# WHAT TO WORK ON
Reproduce the section of the listing that begins at the line containing "black shoe: 3 -> 2" and finishes at the line containing "pink light bulb: 3 -> 2". Include both end lines and nothing beyond them.

# EXCERPTED RECORDS
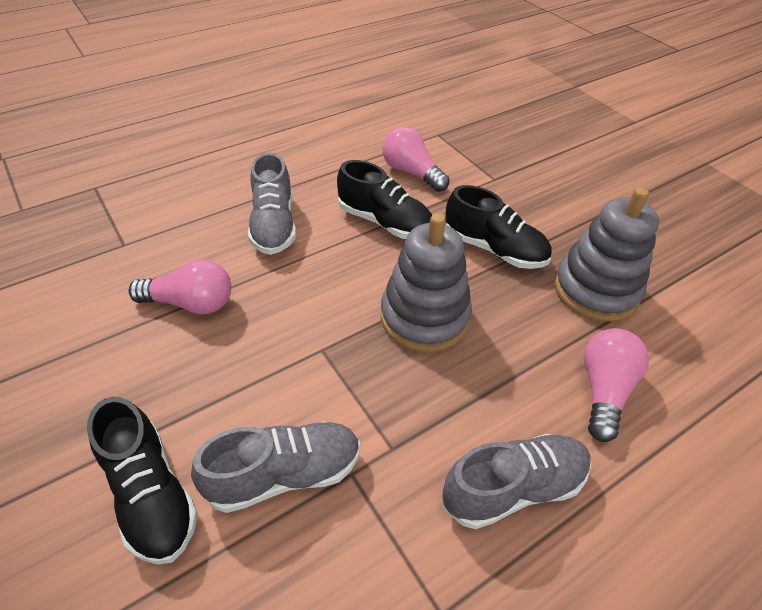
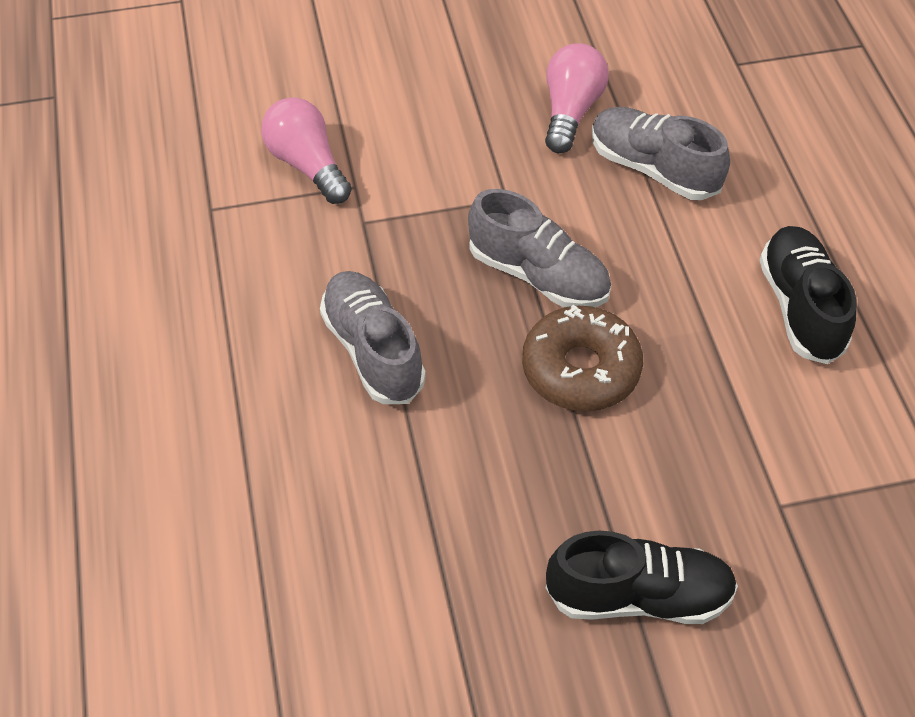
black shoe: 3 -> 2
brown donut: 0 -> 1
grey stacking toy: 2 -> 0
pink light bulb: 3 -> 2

...

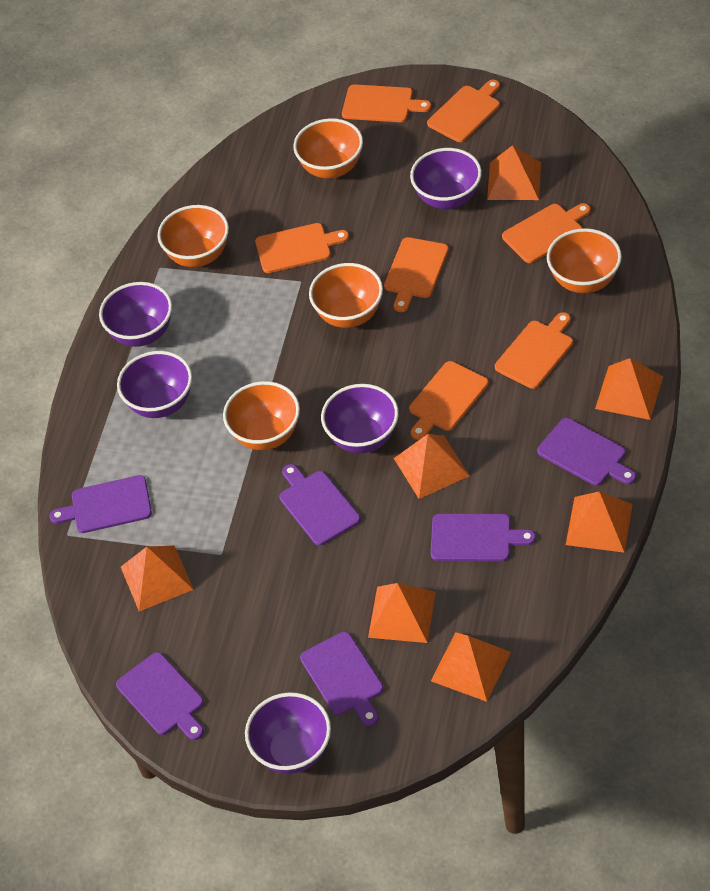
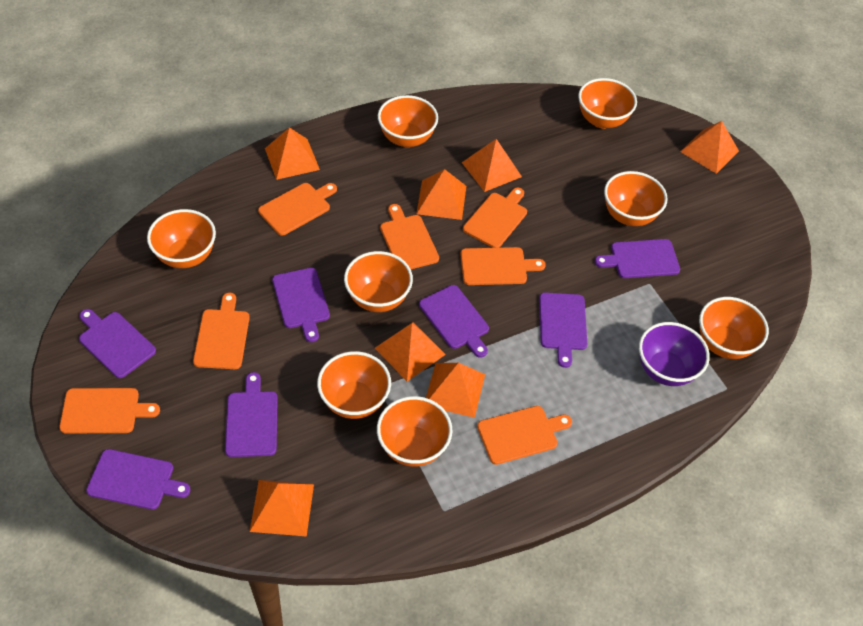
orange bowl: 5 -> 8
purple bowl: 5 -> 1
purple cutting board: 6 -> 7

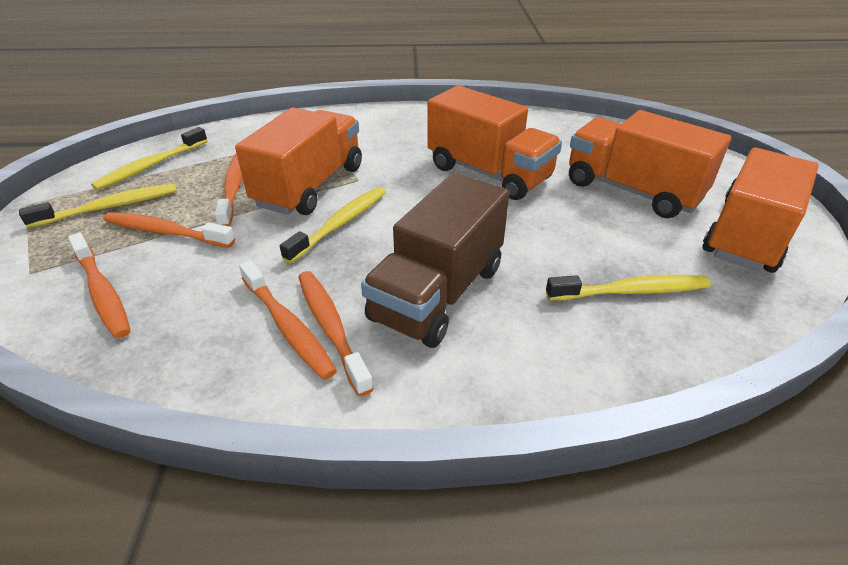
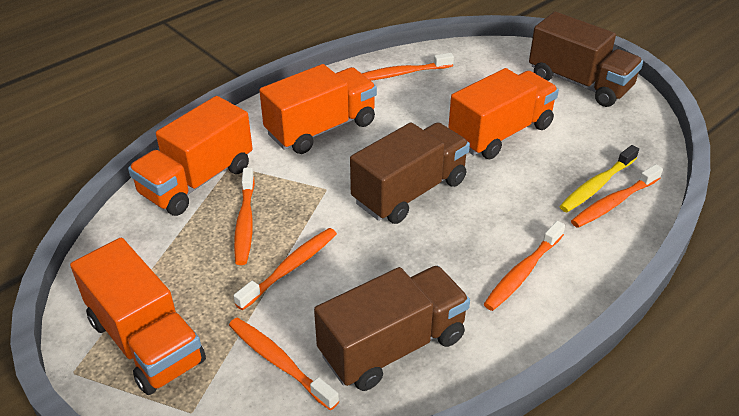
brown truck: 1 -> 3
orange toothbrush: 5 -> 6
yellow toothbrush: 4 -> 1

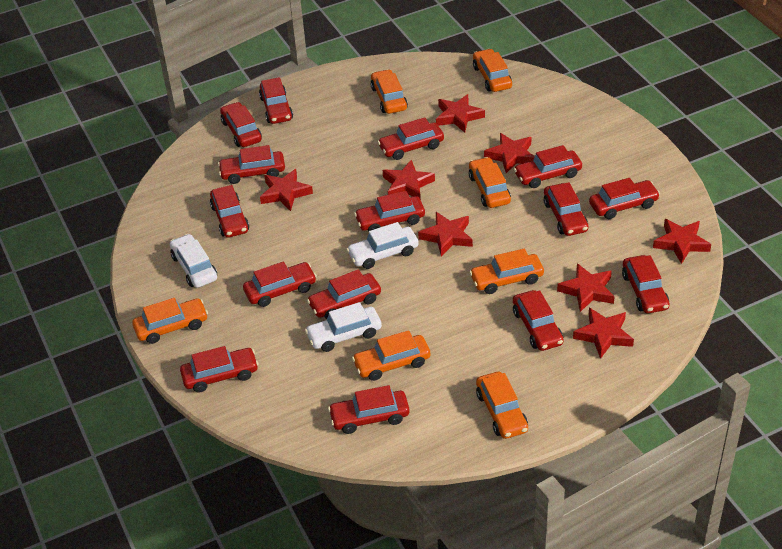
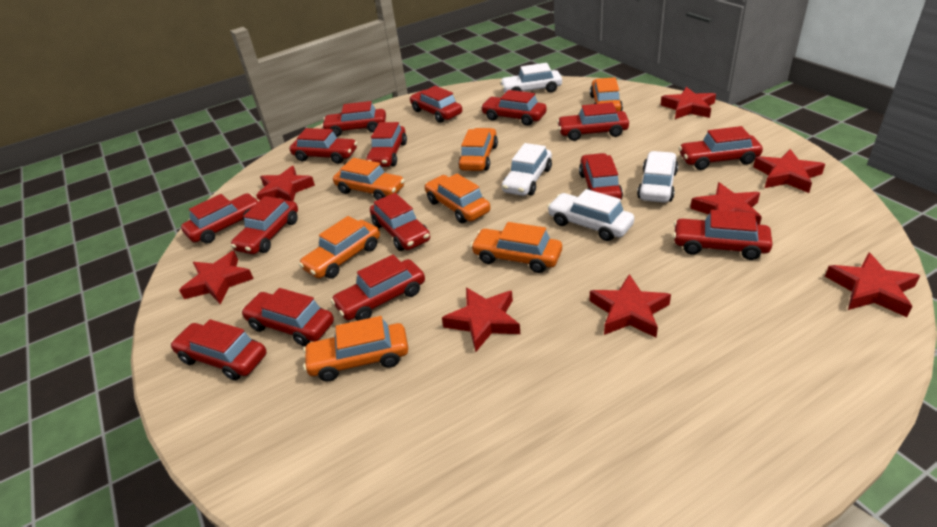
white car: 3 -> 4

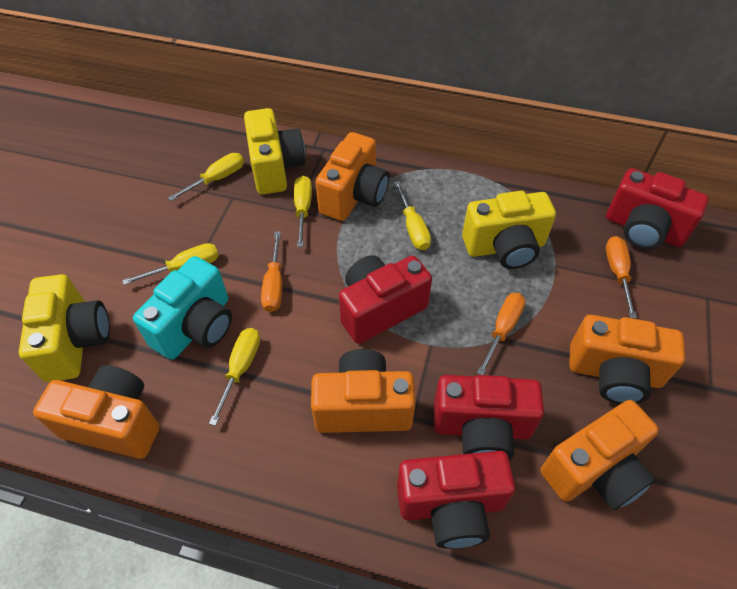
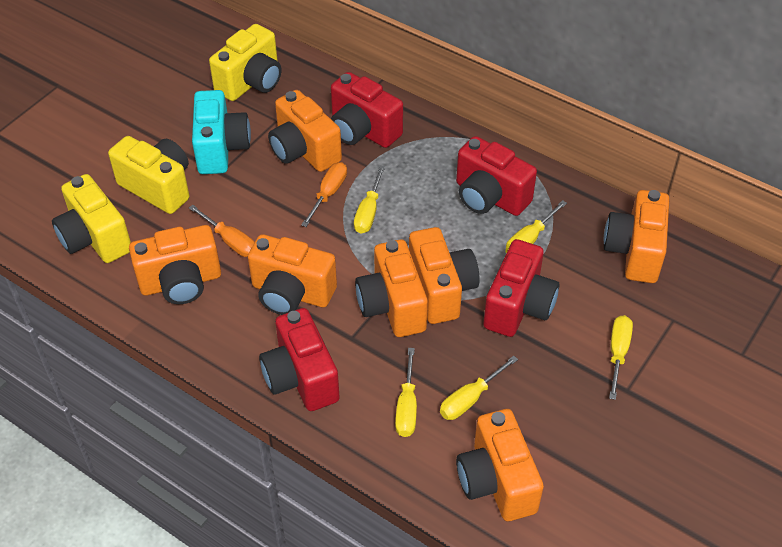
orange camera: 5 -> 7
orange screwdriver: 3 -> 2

--

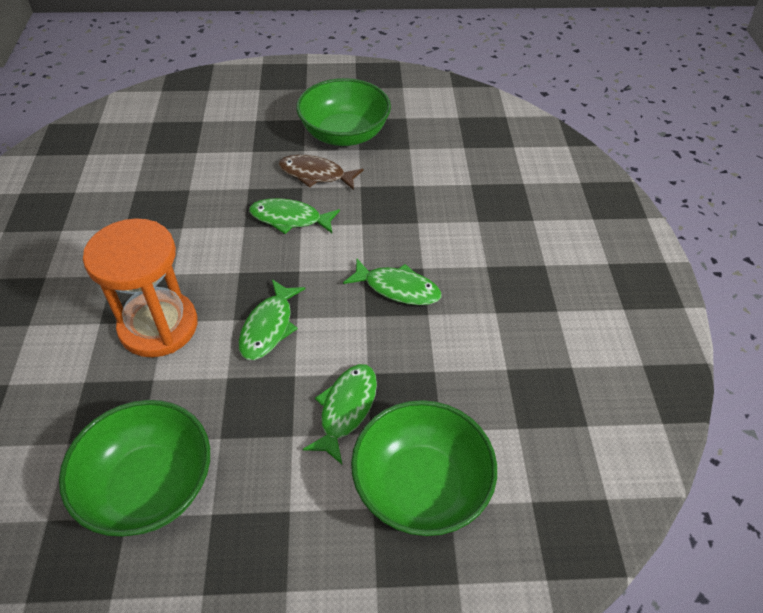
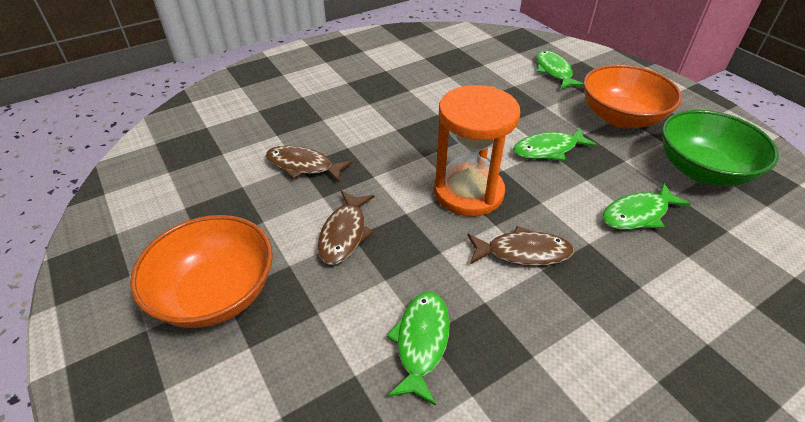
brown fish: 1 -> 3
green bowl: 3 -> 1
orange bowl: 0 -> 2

# WORKED SOLUTION
black shoe: 3 -> 2
brown donut: 0 -> 1
grey stacking toy: 2 -> 0
pink light bulb: 3 -> 2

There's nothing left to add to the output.